Saved data entries
--*--

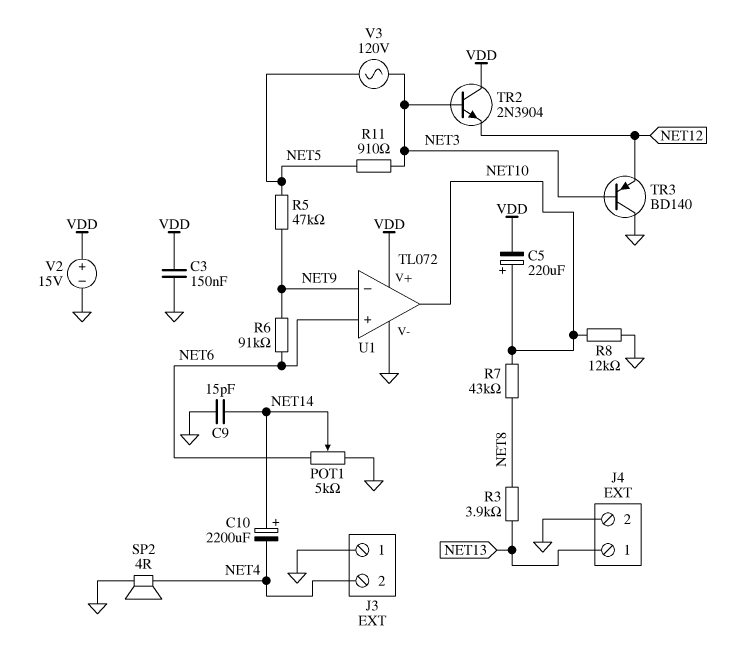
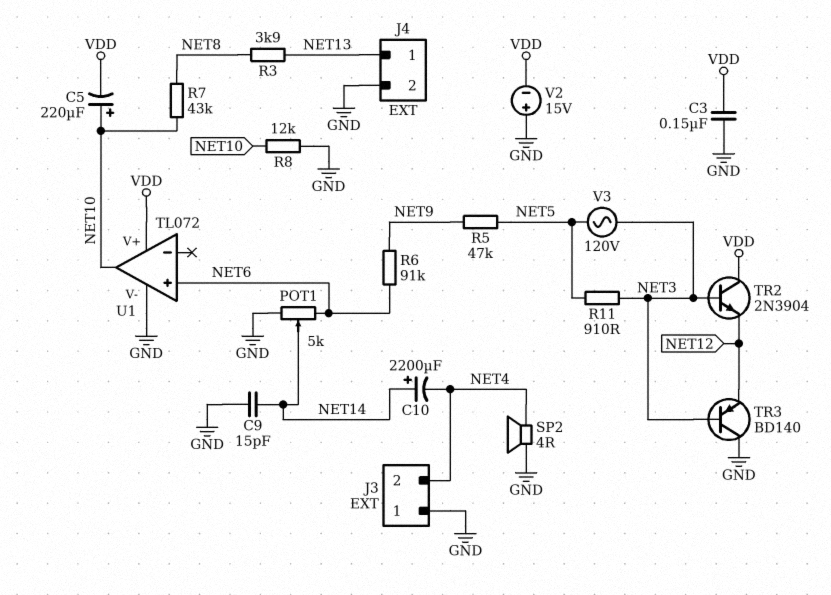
U1 pin in-: NET9 -> none
V2: 15V (plus VDD, minus GND) -> 15V (plus GND, minus VDD)

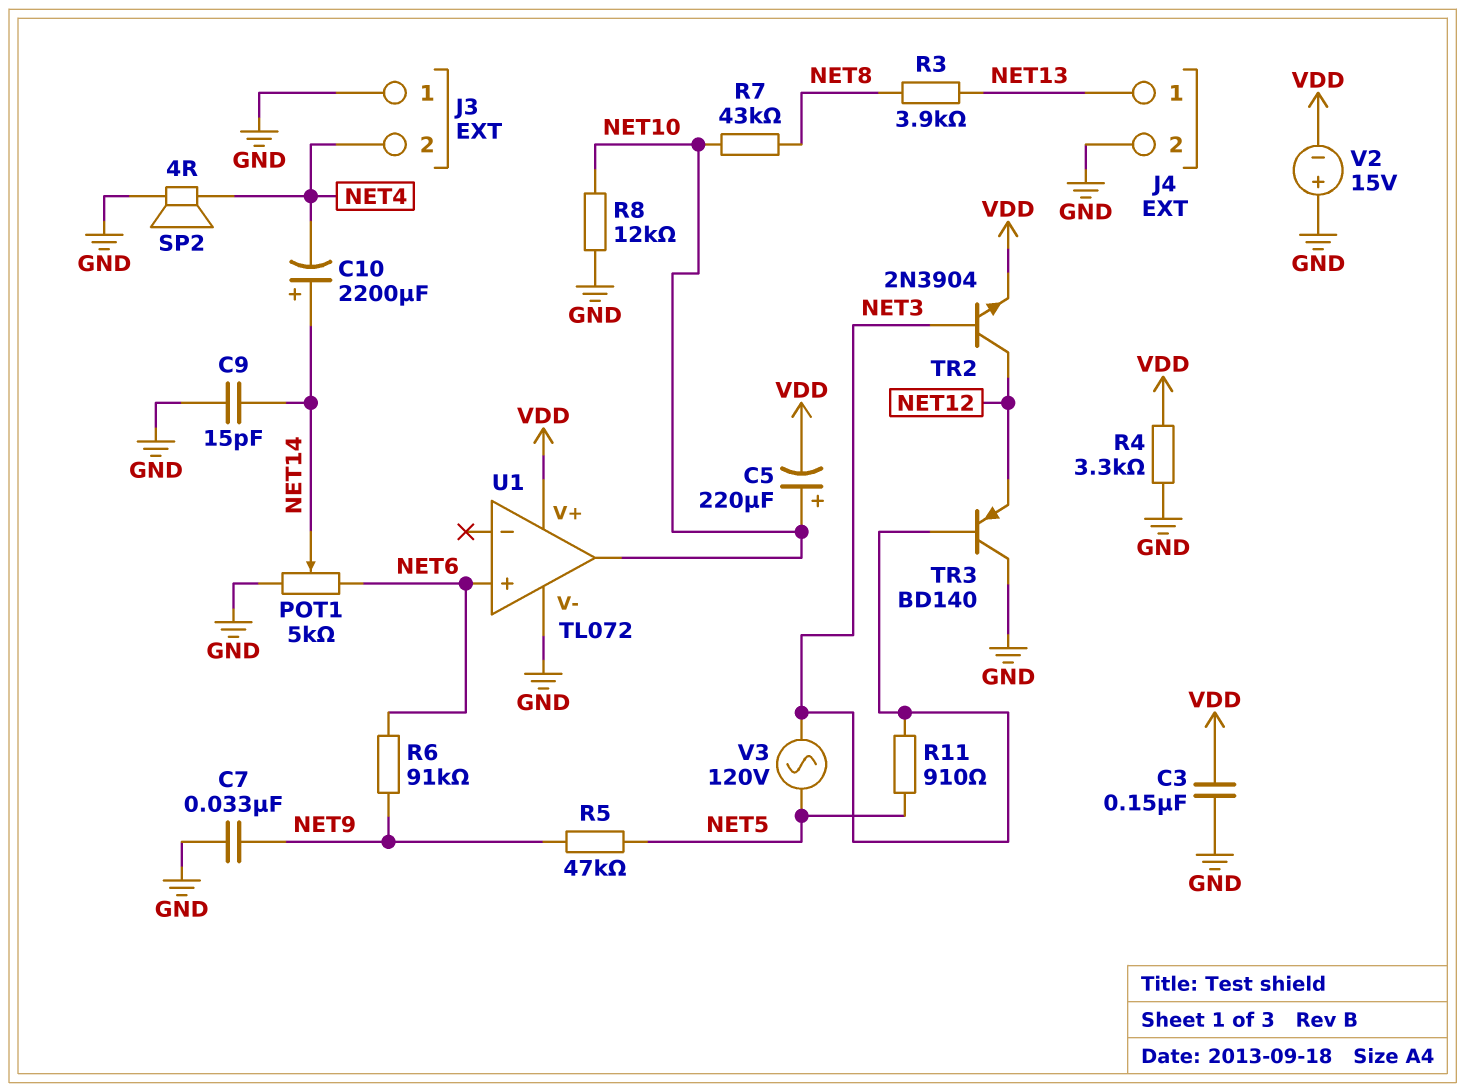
C7: none -> 33nF (GND, NET9)
R4: none -> 3.3k (GND, VDD)
TR2: NPN 2N3904 (B NET3, C VDD, E NET12) -> NPN 2N3904 (B NET3, C NET12, E VDD)

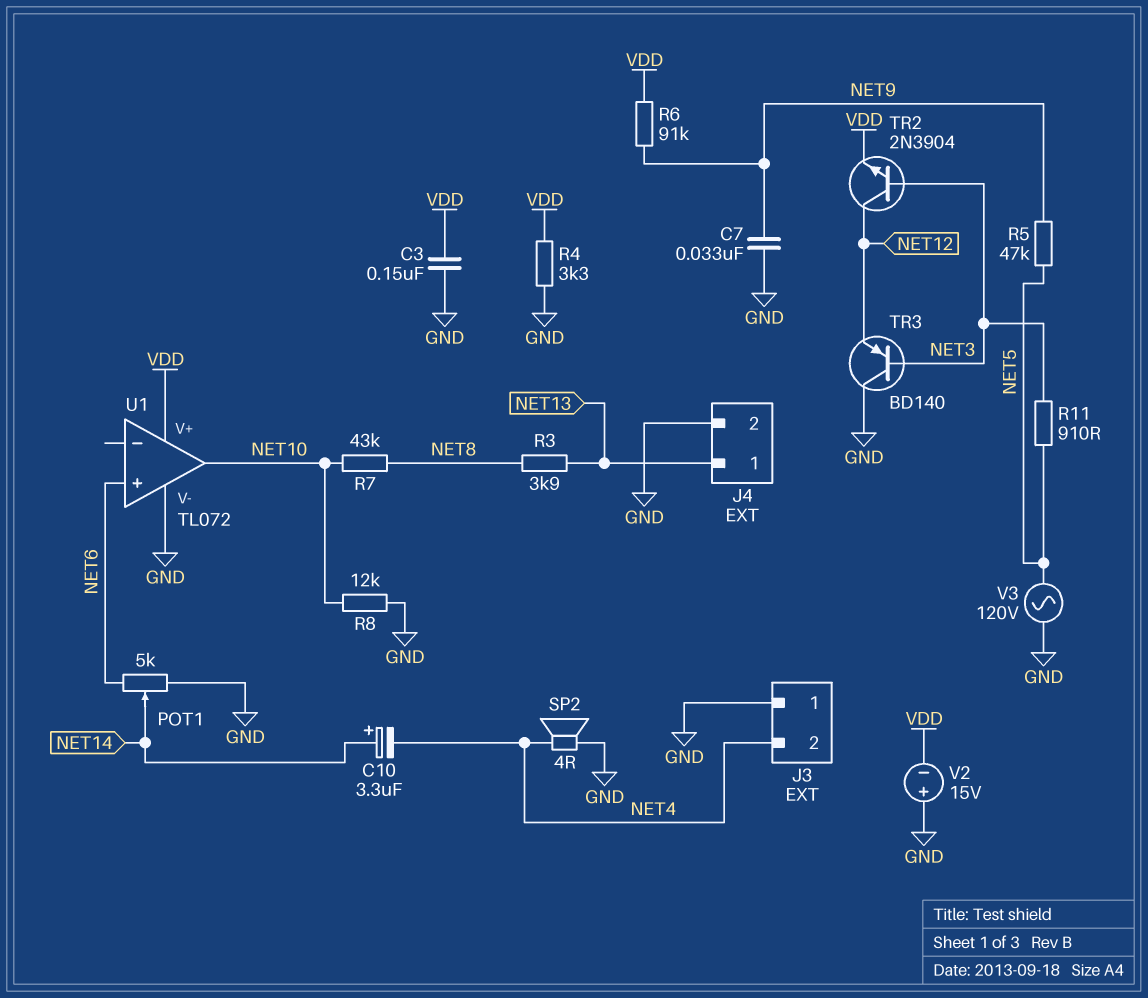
C5: 220uF (plus NET10, minus VDD) -> none
C9: 15pF (GND, NET14) -> none
C10: 2200uF (plus NET14, minus NET4) -> 3.3uF (plus NET14, minus NET4)
R6: 91k (NET6, NET9) -> 91k (NET9, VDD)
V3: AC 120V (NET3, NET5) -> AC 120V (GND, NET5)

--*--

__To do__: Copy from the line with "C5: 220uF (plus NET10, minus VDD) -> none" to the final line of the records, inclusive, and add nothing else.

__Solution__:
C5: 220uF (plus NET10, minus VDD) -> none
C9: 15pF (GND, NET14) -> none
C10: 2200uF (plus NET14, minus NET4) -> 3.3uF (plus NET14, minus NET4)
R6: 91k (NET6, NET9) -> 91k (NET9, VDD)
V3: AC 120V (NET3, NET5) -> AC 120V (GND, NET5)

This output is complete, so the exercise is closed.